[Start of Attachment]

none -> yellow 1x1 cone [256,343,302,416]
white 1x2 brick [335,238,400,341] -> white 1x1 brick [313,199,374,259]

[End of Attachment]
[Start of Attachment]

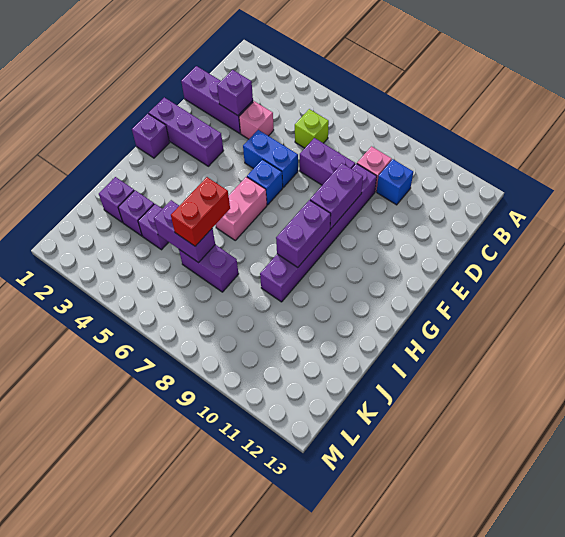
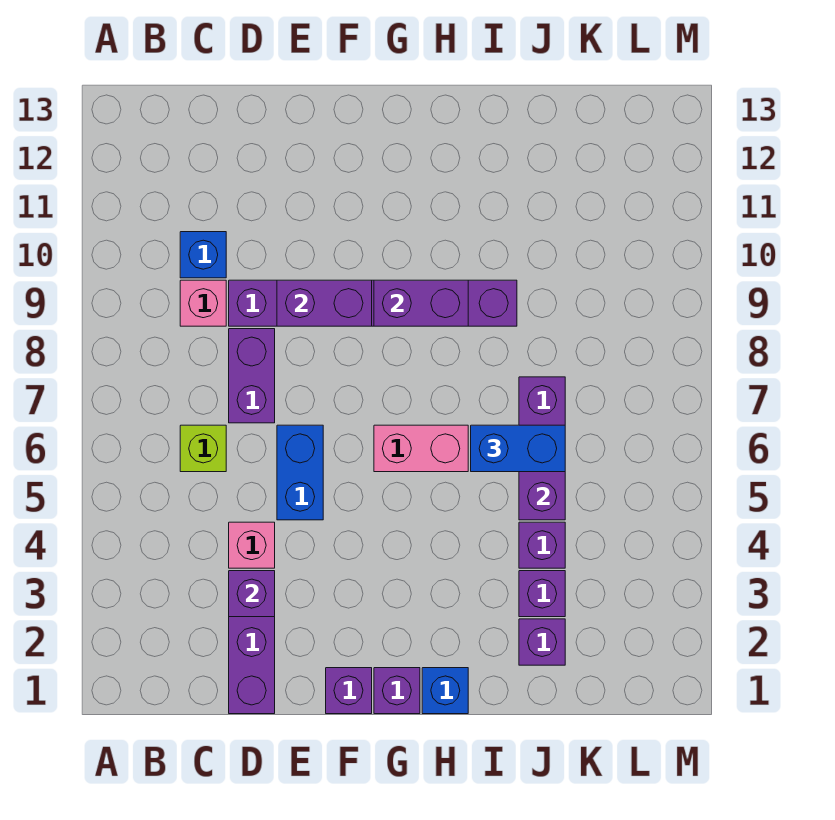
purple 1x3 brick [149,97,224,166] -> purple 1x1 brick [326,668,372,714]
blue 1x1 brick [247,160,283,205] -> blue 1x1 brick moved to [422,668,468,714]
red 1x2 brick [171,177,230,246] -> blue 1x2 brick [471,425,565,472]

[End of Attachment]
[Start of Attachment]

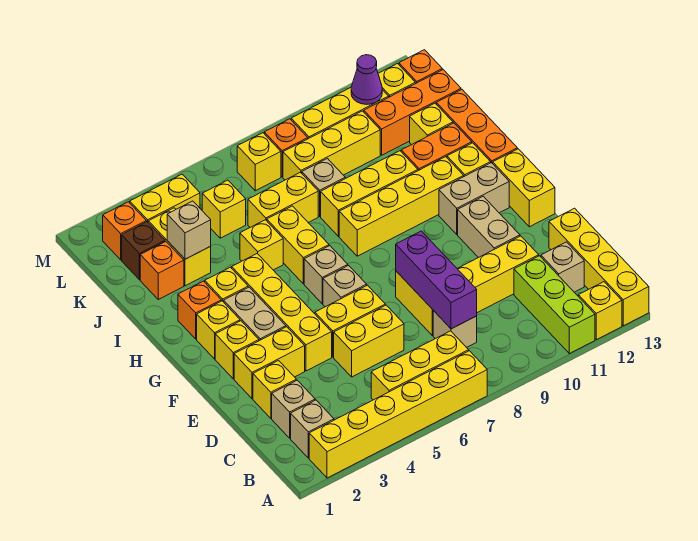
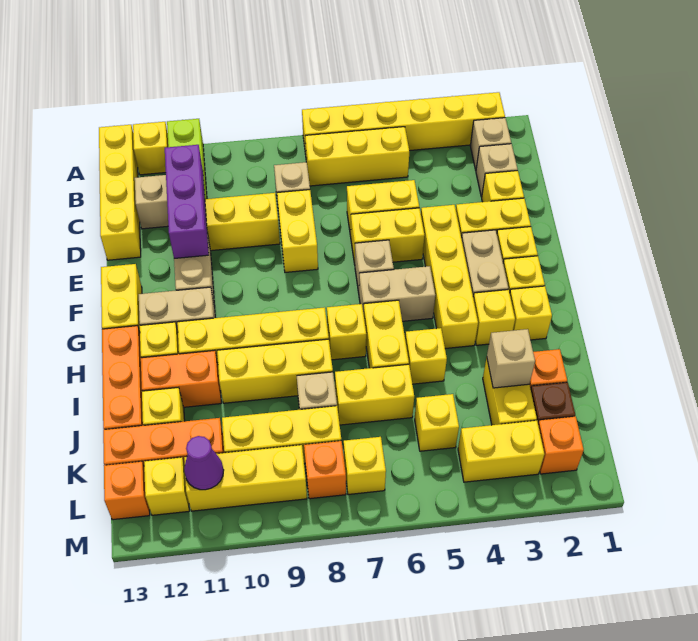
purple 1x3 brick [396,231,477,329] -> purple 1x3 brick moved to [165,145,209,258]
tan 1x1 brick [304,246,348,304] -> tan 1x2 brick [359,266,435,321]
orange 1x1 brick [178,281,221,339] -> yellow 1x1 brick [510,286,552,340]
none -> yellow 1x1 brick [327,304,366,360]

[End of Attachment]

» Activity
Both the line containing "purple 1x3 brick [396,231,477,329]" and the line containing "none -> yellow 1x1 brick [327,304,366,360]" belong in the answer. Print them and every line above that falls between them exactly, and no others.

» Finished exercise
purple 1x3 brick [396,231,477,329] -> purple 1x3 brick moved to [165,145,209,258]
tan 1x1 brick [304,246,348,304] -> tan 1x2 brick [359,266,435,321]
orange 1x1 brick [178,281,221,339] -> yellow 1x1 brick [510,286,552,340]
none -> yellow 1x1 brick [327,304,366,360]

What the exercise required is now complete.